- Opening Delimiter -

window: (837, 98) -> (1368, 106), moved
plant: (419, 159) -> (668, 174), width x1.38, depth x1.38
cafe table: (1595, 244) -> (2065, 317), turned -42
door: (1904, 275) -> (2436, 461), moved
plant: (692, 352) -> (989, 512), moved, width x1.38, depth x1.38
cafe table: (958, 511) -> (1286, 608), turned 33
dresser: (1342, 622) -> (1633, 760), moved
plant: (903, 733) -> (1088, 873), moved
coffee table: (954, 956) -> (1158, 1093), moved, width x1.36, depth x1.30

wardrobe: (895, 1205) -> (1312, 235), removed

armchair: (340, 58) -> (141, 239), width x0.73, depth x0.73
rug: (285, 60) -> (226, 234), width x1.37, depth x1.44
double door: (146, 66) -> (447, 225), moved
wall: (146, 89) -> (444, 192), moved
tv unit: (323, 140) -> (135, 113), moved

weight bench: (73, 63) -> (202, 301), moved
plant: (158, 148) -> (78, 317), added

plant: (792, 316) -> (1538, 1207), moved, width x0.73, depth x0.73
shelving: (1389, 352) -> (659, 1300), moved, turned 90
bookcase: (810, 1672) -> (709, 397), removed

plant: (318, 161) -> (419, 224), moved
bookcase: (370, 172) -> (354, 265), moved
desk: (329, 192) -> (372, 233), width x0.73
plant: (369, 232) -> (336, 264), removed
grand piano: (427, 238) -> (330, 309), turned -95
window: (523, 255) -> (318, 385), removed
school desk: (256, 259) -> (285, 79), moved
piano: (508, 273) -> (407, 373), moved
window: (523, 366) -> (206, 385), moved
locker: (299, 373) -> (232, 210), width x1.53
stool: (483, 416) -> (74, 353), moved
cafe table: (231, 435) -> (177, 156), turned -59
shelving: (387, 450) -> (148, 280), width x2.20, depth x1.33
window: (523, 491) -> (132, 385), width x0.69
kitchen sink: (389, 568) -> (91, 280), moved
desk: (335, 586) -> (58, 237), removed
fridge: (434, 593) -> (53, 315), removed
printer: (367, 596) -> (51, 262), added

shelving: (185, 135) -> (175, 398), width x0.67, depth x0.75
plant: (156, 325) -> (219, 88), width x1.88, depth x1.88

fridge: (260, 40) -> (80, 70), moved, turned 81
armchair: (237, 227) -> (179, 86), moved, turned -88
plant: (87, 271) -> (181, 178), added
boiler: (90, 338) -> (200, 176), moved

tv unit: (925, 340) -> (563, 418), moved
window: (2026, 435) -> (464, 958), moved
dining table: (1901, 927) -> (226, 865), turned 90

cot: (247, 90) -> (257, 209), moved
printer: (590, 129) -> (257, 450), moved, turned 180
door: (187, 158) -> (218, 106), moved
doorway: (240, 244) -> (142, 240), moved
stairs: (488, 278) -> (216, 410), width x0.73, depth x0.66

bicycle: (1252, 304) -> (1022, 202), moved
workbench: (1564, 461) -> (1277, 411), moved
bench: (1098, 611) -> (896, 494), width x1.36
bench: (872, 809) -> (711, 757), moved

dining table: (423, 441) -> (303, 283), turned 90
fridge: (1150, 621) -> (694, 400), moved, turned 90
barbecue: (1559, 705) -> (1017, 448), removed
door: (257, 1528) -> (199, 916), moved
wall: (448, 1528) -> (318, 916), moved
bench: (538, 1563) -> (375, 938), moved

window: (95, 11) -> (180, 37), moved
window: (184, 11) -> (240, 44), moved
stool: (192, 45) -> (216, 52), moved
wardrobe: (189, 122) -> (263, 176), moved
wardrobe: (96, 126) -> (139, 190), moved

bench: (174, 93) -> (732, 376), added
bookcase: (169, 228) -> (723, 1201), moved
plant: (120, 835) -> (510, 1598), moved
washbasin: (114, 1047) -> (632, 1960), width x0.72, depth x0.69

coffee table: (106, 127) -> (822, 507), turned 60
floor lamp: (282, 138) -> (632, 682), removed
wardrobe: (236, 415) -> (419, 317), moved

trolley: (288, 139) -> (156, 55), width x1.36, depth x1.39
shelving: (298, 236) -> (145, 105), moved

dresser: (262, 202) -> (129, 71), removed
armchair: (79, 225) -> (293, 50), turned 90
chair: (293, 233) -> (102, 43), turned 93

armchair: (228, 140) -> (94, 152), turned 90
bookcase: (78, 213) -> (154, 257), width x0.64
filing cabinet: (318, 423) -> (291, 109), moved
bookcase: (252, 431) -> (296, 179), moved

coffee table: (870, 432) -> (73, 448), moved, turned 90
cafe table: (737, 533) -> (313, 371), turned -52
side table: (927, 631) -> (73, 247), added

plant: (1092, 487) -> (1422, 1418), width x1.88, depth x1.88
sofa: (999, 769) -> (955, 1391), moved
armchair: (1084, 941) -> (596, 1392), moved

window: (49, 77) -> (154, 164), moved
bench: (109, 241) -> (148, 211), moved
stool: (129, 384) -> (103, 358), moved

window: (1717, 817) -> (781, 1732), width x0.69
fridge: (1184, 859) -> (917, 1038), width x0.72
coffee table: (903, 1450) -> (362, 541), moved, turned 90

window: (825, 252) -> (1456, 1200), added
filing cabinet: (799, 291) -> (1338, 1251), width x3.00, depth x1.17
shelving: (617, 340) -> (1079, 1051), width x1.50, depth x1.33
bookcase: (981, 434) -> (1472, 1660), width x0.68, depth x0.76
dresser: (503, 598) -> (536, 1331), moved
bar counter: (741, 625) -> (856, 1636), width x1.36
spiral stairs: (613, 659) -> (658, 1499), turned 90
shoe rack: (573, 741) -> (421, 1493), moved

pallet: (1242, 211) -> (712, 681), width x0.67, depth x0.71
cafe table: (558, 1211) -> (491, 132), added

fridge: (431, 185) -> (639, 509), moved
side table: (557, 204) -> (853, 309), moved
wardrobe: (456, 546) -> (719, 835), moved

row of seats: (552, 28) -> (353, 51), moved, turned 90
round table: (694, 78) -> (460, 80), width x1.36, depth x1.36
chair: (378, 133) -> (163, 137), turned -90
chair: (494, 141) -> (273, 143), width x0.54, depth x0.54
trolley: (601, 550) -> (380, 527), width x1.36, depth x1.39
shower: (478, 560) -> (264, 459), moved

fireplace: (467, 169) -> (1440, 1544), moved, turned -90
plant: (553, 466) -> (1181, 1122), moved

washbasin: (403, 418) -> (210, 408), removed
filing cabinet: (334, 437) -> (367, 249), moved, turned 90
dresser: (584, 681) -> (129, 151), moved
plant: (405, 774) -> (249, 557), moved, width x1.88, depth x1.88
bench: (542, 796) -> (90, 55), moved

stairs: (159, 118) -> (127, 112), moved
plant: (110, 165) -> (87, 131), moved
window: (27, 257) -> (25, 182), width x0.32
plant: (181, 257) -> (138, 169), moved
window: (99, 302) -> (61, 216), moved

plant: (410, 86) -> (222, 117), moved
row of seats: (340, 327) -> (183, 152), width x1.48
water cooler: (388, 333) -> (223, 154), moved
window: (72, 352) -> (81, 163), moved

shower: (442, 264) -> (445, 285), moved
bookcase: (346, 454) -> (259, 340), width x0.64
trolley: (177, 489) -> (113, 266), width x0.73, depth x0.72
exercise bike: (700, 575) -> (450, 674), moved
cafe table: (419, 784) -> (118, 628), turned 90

- Closing Delimiter -

Give back every entry, word for word.

**Response to this exercise:**
window: (837, 98) -> (1368, 106), moved
plant: (419, 159) -> (668, 174), width x1.38, depth x1.38
cafe table: (1595, 244) -> (2065, 317), turned -42
door: (1904, 275) -> (2436, 461), moved
plant: (692, 352) -> (989, 512), moved, width x1.38, depth x1.38
cafe table: (958, 511) -> (1286, 608), turned 33
dresser: (1342, 622) -> (1633, 760), moved
plant: (903, 733) -> (1088, 873), moved
coffee table: (954, 956) -> (1158, 1093), moved, width x1.36, depth x1.30

wardrobe: (895, 1205) -> (1312, 235), removed

armchair: (340, 58) -> (141, 239), width x0.73, depth x0.73
rug: (285, 60) -> (226, 234), width x1.37, depth x1.44
double door: (146, 66) -> (447, 225), moved
wall: (146, 89) -> (444, 192), moved
tv unit: (323, 140) -> (135, 113), moved

weight bench: (73, 63) -> (202, 301), moved
plant: (158, 148) -> (78, 317), added

plant: (792, 316) -> (1538, 1207), moved, width x0.73, depth x0.73
shelving: (1389, 352) -> (659, 1300), moved, turned 90
bookcase: (810, 1672) -> (709, 397), removed

plant: (318, 161) -> (419, 224), moved
bookcase: (370, 172) -> (354, 265), moved
desk: (329, 192) -> (372, 233), width x0.73
plant: (369, 232) -> (336, 264), removed
grand piano: (427, 238) -> (330, 309), turned -95
window: (523, 255) -> (318, 385), removed
school desk: (256, 259) -> (285, 79), moved
piano: (508, 273) -> (407, 373), moved
window: (523, 366) -> (206, 385), moved
locker: (299, 373) -> (232, 210), width x1.53
stool: (483, 416) -> (74, 353), moved
cafe table: (231, 435) -> (177, 156), turned -59
shelving: (387, 450) -> (148, 280), width x2.20, depth x1.33
window: (523, 491) -> (132, 385), width x0.69
kitchen sink: (389, 568) -> (91, 280), moved
desk: (335, 586) -> (58, 237), removed
fridge: (434, 593) -> (53, 315), removed
printer: (367, 596) -> (51, 262), added

shelving: (185, 135) -> (175, 398), width x0.67, depth x0.75
plant: (156, 325) -> (219, 88), width x1.88, depth x1.88

fridge: (260, 40) -> (80, 70), moved, turned 81
armchair: (237, 227) -> (179, 86), moved, turned -88
plant: (87, 271) -> (181, 178), added
boiler: (90, 338) -> (200, 176), moved

tv unit: (925, 340) -> (563, 418), moved
window: (2026, 435) -> (464, 958), moved
dining table: (1901, 927) -> (226, 865), turned 90

cot: (247, 90) -> (257, 209), moved
printer: (590, 129) -> (257, 450), moved, turned 180
door: (187, 158) -> (218, 106), moved
doorway: (240, 244) -> (142, 240), moved
stairs: (488, 278) -> (216, 410), width x0.73, depth x0.66

bicycle: (1252, 304) -> (1022, 202), moved
workbench: (1564, 461) -> (1277, 411), moved
bench: (1098, 611) -> (896, 494), width x1.36
bench: (872, 809) -> (711, 757), moved

dining table: (423, 441) -> (303, 283), turned 90
fridge: (1150, 621) -> (694, 400), moved, turned 90
barbecue: (1559, 705) -> (1017, 448), removed
door: (257, 1528) -> (199, 916), moved
wall: (448, 1528) -> (318, 916), moved
bench: (538, 1563) -> (375, 938), moved

window: (95, 11) -> (180, 37), moved
window: (184, 11) -> (240, 44), moved
stool: (192, 45) -> (216, 52), moved
wardrobe: (189, 122) -> (263, 176), moved
wardrobe: (96, 126) -> (139, 190), moved

bench: (174, 93) -> (732, 376), added
bookcase: (169, 228) -> (723, 1201), moved
plant: (120, 835) -> (510, 1598), moved
washbasin: (114, 1047) -> (632, 1960), width x0.72, depth x0.69

coffee table: (106, 127) -> (822, 507), turned 60
floor lamp: (282, 138) -> (632, 682), removed
wardrobe: (236, 415) -> (419, 317), moved

trolley: (288, 139) -> (156, 55), width x1.36, depth x1.39
shelving: (298, 236) -> (145, 105), moved

dresser: (262, 202) -> (129, 71), removed
armchair: (79, 225) -> (293, 50), turned 90
chair: (293, 233) -> (102, 43), turned 93

armchair: (228, 140) -> (94, 152), turned 90
bookcase: (78, 213) -> (154, 257), width x0.64
filing cabinet: (318, 423) -> (291, 109), moved
bookcase: (252, 431) -> (296, 179), moved

coffee table: (870, 432) -> (73, 448), moved, turned 90
cafe table: (737, 533) -> (313, 371), turned -52
side table: (927, 631) -> (73, 247), added

plant: (1092, 487) -> (1422, 1418), width x1.88, depth x1.88
sofa: (999, 769) -> (955, 1391), moved
armchair: (1084, 941) -> (596, 1392), moved

window: (49, 77) -> (154, 164), moved
bench: (109, 241) -> (148, 211), moved
stool: (129, 384) -> (103, 358), moved

window: (1717, 817) -> (781, 1732), width x0.69
fridge: (1184, 859) -> (917, 1038), width x0.72
coffee table: (903, 1450) -> (362, 541), moved, turned 90

window: (825, 252) -> (1456, 1200), added
filing cabinet: (799, 291) -> (1338, 1251), width x3.00, depth x1.17
shelving: (617, 340) -> (1079, 1051), width x1.50, depth x1.33
bookcase: (981, 434) -> (1472, 1660), width x0.68, depth x0.76
dresser: (503, 598) -> (536, 1331), moved
bar counter: (741, 625) -> (856, 1636), width x1.36
spiral stairs: (613, 659) -> (658, 1499), turned 90
shoe rack: (573, 741) -> (421, 1493), moved

pallet: (1242, 211) -> (712, 681), width x0.67, depth x0.71
cafe table: (558, 1211) -> (491, 132), added

fridge: (431, 185) -> (639, 509), moved
side table: (557, 204) -> (853, 309), moved
wardrobe: (456, 546) -> (719, 835), moved

row of seats: (552, 28) -> (353, 51), moved, turned 90
round table: (694, 78) -> (460, 80), width x1.36, depth x1.36
chair: (378, 133) -> (163, 137), turned -90
chair: (494, 141) -> (273, 143), width x0.54, depth x0.54
trolley: (601, 550) -> (380, 527), width x1.36, depth x1.39
shower: (478, 560) -> (264, 459), moved

fireplace: (467, 169) -> (1440, 1544), moved, turned -90
plant: (553, 466) -> (1181, 1122), moved

washbasin: (403, 418) -> (210, 408), removed
filing cabinet: (334, 437) -> (367, 249), moved, turned 90
dresser: (584, 681) -> (129, 151), moved
plant: (405, 774) -> (249, 557), moved, width x1.88, depth x1.88
bench: (542, 796) -> (90, 55), moved

stairs: (159, 118) -> (127, 112), moved
plant: (110, 165) -> (87, 131), moved
window: (27, 257) -> (25, 182), width x0.32
plant: (181, 257) -> (138, 169), moved
window: (99, 302) -> (61, 216), moved

plant: (410, 86) -> (222, 117), moved
row of seats: (340, 327) -> (183, 152), width x1.48
water cooler: (388, 333) -> (223, 154), moved
window: (72, 352) -> (81, 163), moved

shower: (442, 264) -> (445, 285), moved
bookcase: (346, 454) -> (259, 340), width x0.64
trolley: (177, 489) -> (113, 266), width x0.73, depth x0.72
exercise bike: (700, 575) -> (450, 674), moved
cafe table: (419, 784) -> (118, 628), turned 90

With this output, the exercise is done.